→ Required task
Locate each line in the data that contains the string "visible" and copy those lines out in full.

→ Supplied entries
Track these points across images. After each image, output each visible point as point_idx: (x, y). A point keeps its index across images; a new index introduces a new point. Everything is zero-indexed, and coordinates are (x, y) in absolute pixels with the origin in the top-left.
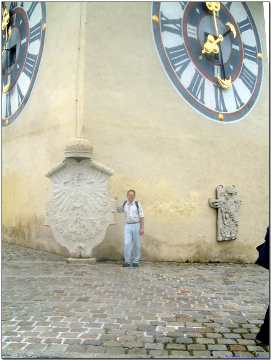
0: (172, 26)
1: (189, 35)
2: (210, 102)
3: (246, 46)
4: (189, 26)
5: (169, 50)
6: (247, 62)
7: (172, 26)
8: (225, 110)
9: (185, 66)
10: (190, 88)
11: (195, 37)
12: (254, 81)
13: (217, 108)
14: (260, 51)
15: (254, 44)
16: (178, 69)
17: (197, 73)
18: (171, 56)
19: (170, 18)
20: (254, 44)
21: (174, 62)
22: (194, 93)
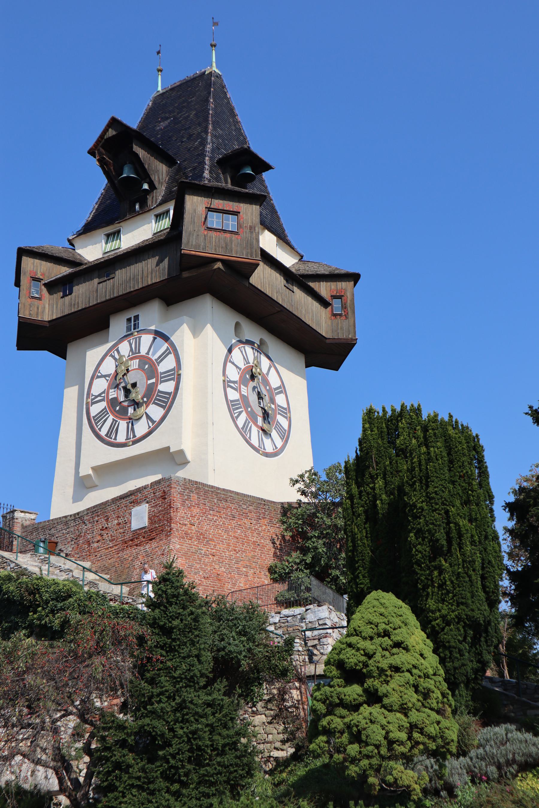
0: (232, 385)
1: (242, 393)
2: (255, 441)
3: (279, 406)
4: (242, 386)
5: (232, 401)
6: (280, 418)
7: (232, 385)
8: (264, 449)
9: (240, 413)
10: (243, 428)
11: (246, 394)
12: (285, 434)
13: (259, 446)
14: (290, 412)
15: (285, 406)
16: (236, 415)
17: (247, 419)
18: (233, 405)
19: (232, 379)
20: (285, 406)
21: (234, 410)
22: (245, 432)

→ Complete answer
Track these points across images. After each image, output each visible point as point_idx: (x, y). A point keeps its index across images; a new index introduces a new point. Everything is zero-indexed, and coordinates are (x, y) in absolute pixels with the origin in the top-left.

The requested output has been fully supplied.